[Data entries]
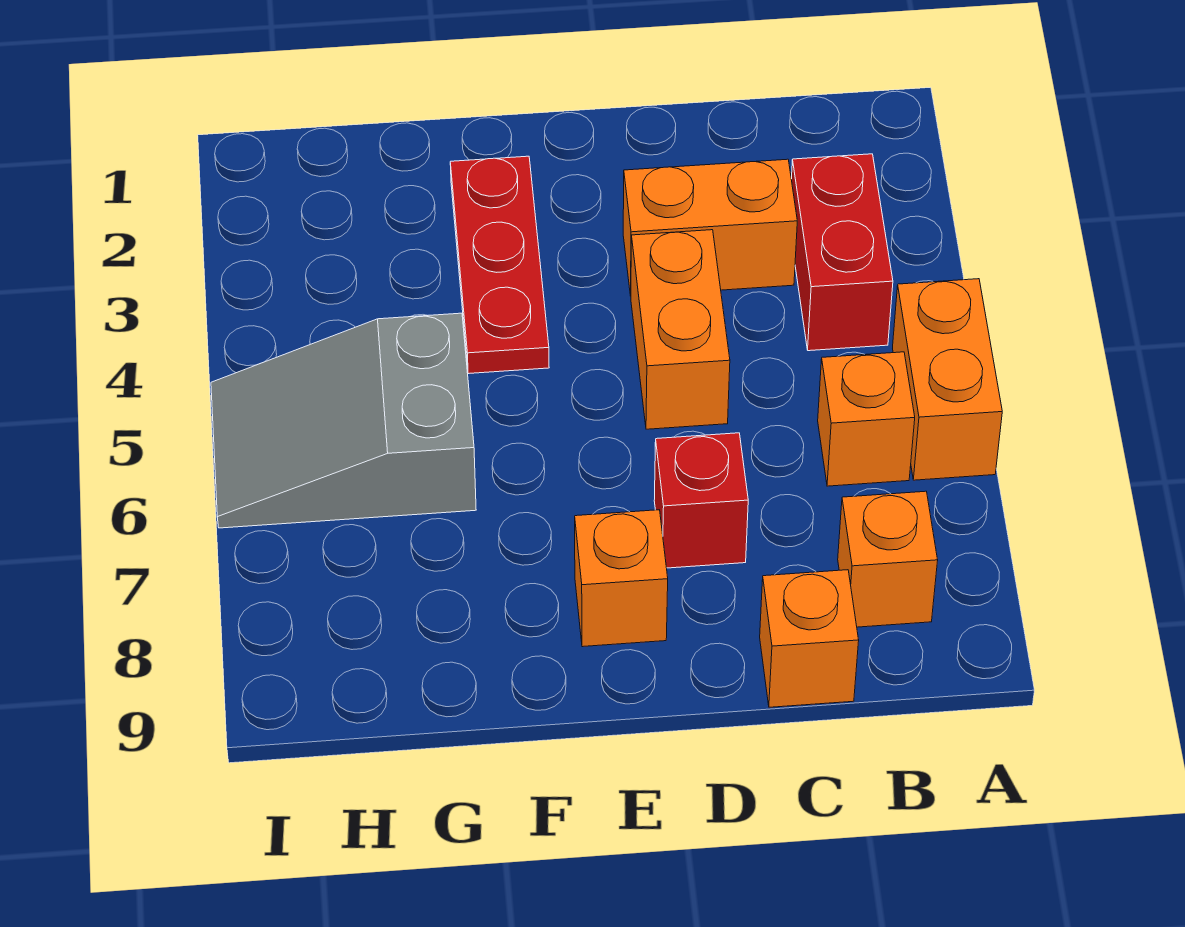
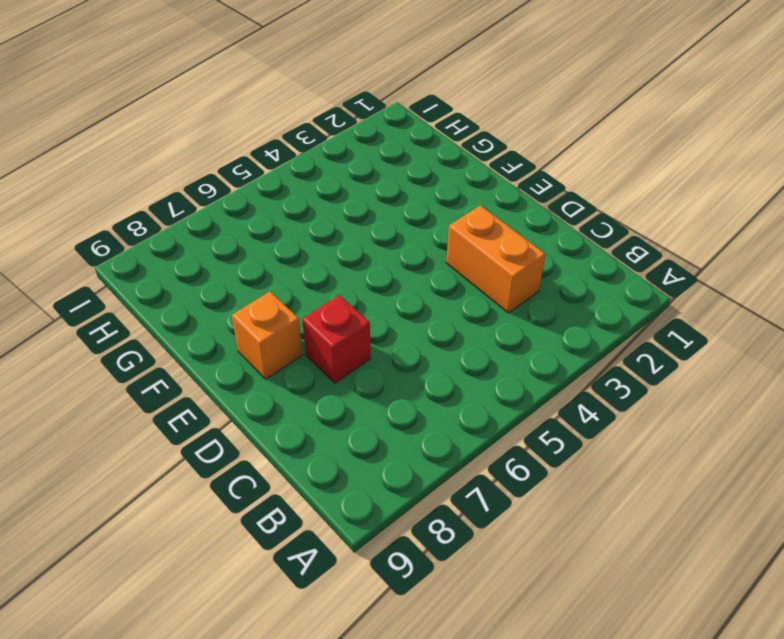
none -> orange brick A5:A6 level 1
none -> red brick B3:B4 level 1

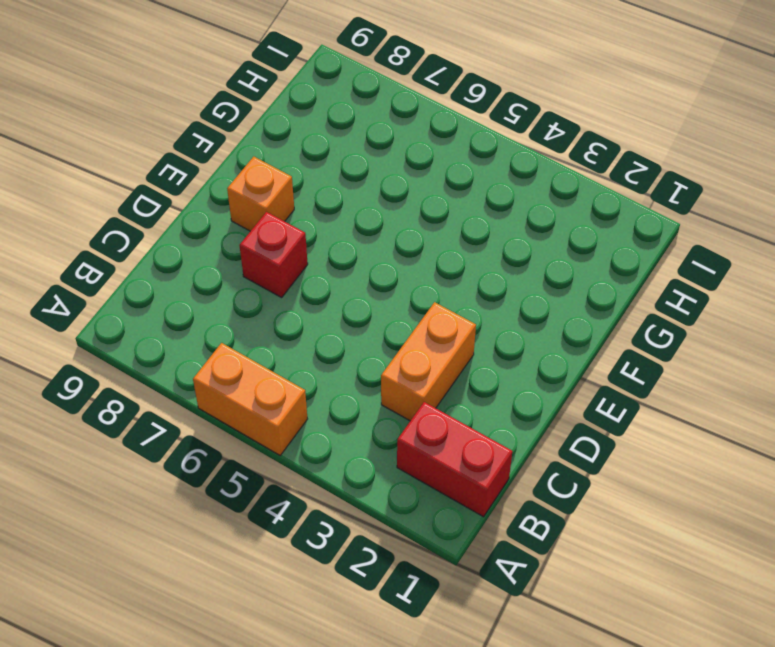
red brick B1:B2 level 1 -> red brick B3:B4 level 1
none -> orange brick B6 level 1
none -> orange brick B8 level 1

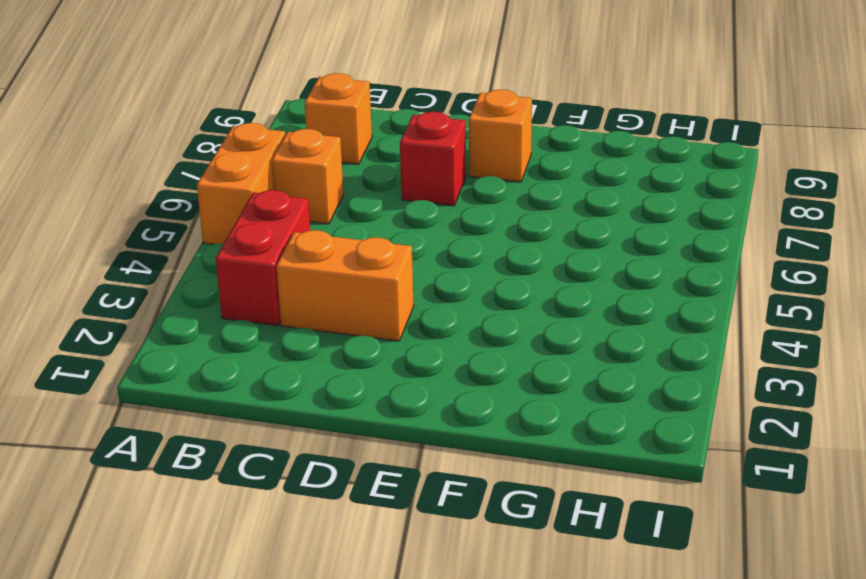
none -> orange brick C9 level 1
none -> orange brick D4:D5 level 1

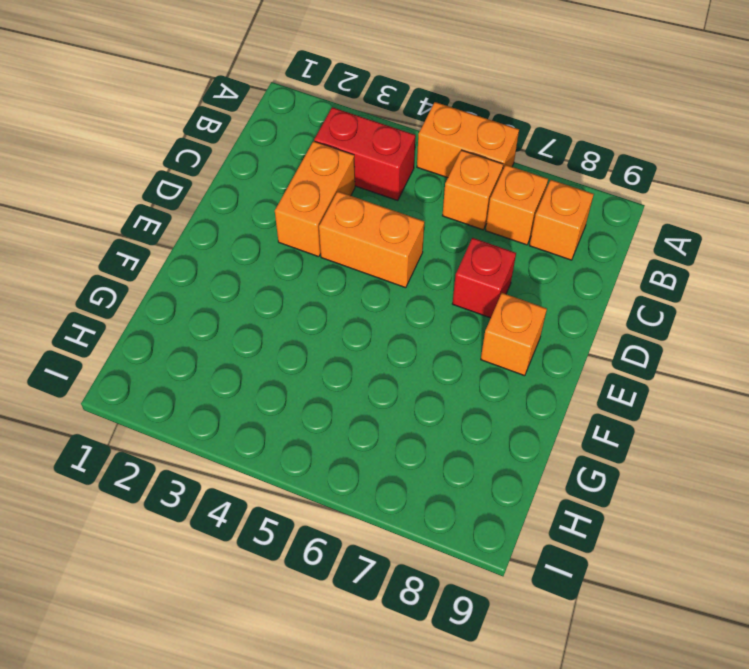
orange brick B7 level 1 -> orange brick C9 level 1
none -> red plate F2:F4 level 1
none -> grey slope G5:I6 level 1 top G

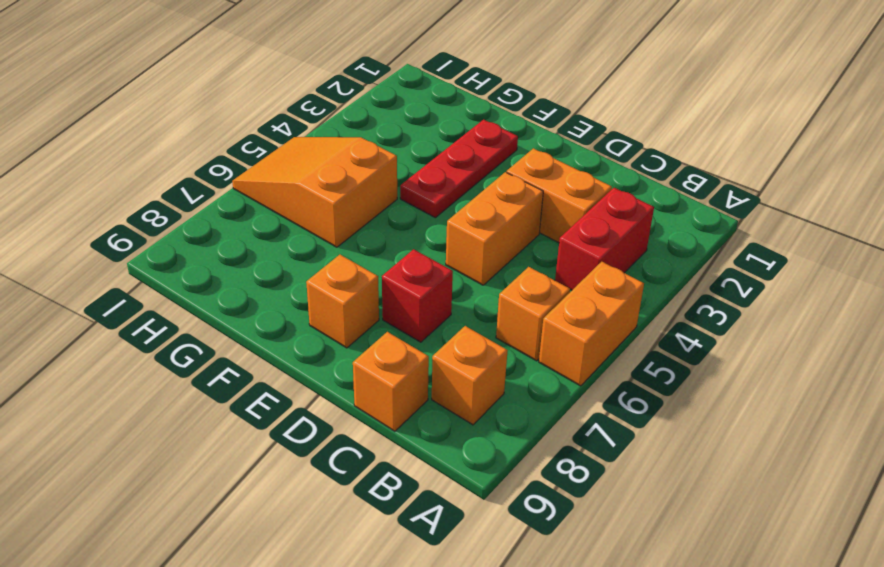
orange slope G5:I6 level 1 top G -> grey slope G5:I6 level 1 top G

- [What is required]: Among the entries, how many lines hold the word "brick"? Please answer with only that number.

- [The completed task]: 8